Aim of the task: The records below are to be set down word for word, with every picture left out.

Input material:
*** Block opens ***

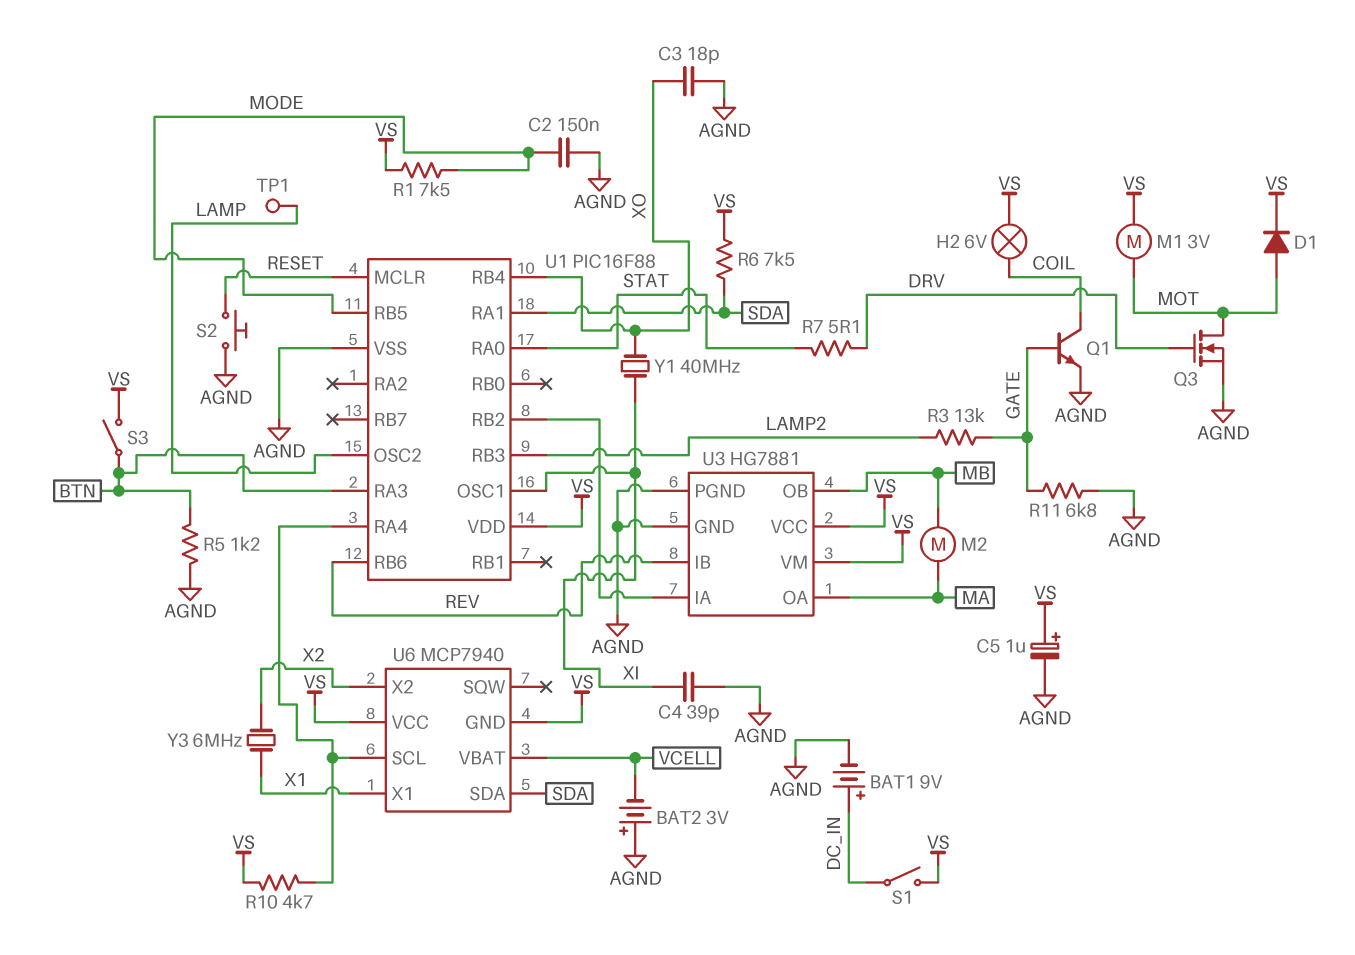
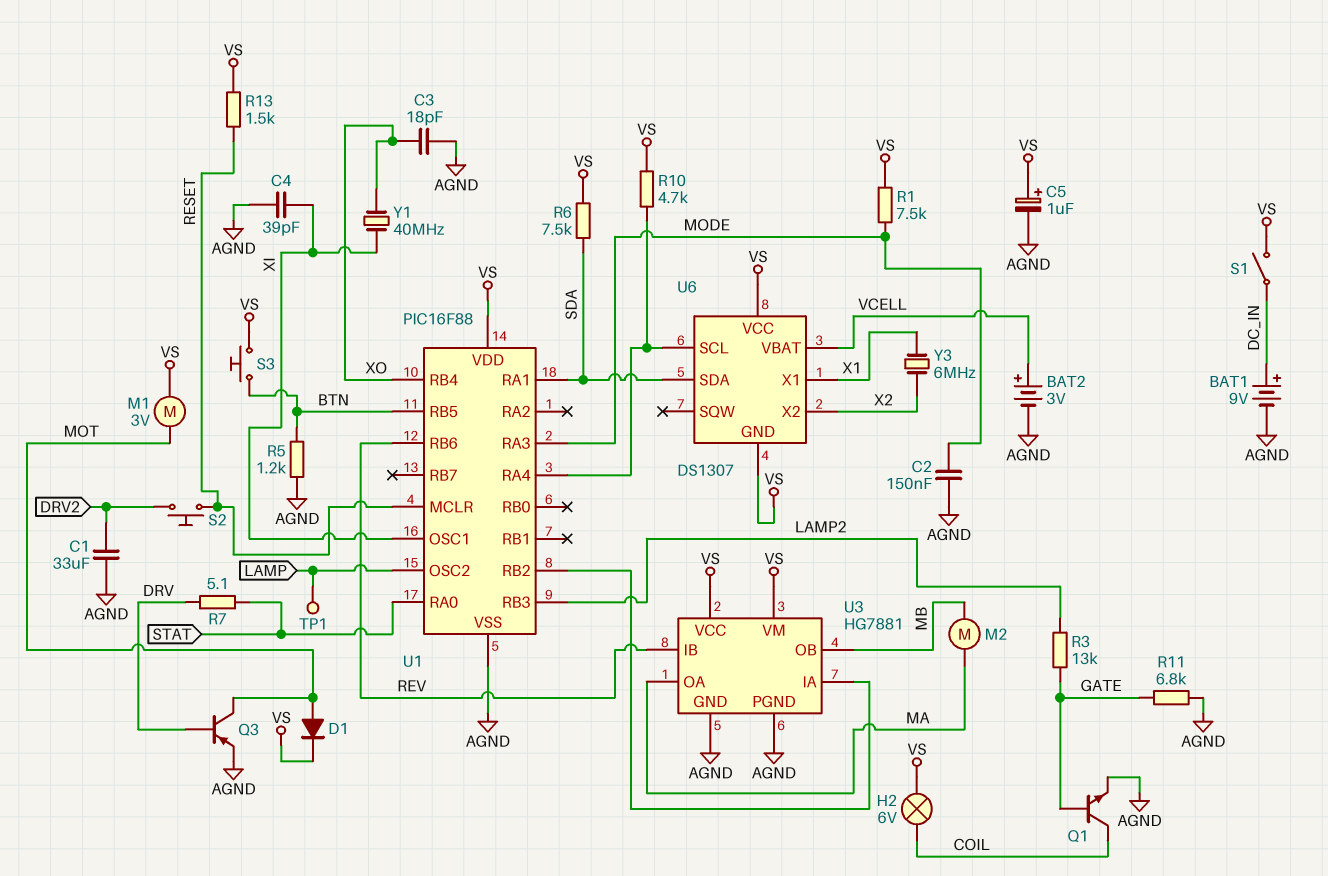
BAT2: 3V (plus AGND, minus VCELL) -> 3V (plus VCELL, minus AGND)
C1: none -> 33uF (AGND, DRV2)
Q3: NMOS (G DRV, D MOT, S AGND) -> PNP (B DRV, C MOT, E AGND)
R13: none -> 1.5k (RESET, VS)
S2: button (AGND, RESET) -> button (DRV2, RESET)
S3: switch (BTN, VS) -> button (BTN, VS)
U1 pin RA3: BTN -> MODE
U1 pin RB5: MODE -> BTN
U6: MCP7940 -> DS1307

*** Block closes ***

Finished exercise:
BAT2: 3V (plus AGND, minus VCELL) -> 3V (plus VCELL, minus AGND)
C1: none -> 33uF (AGND, DRV2)
Q3: NMOS (G DRV, D MOT, S AGND) -> PNP (B DRV, C MOT, E AGND)
R13: none -> 1.5k (RESET, VS)
S2: button (AGND, RESET) -> button (DRV2, RESET)
S3: switch (BTN, VS) -> button (BTN, VS)
U1 pin RA3: BTN -> MODE
U1 pin RB5: MODE -> BTN
U6: MCP7940 -> DS1307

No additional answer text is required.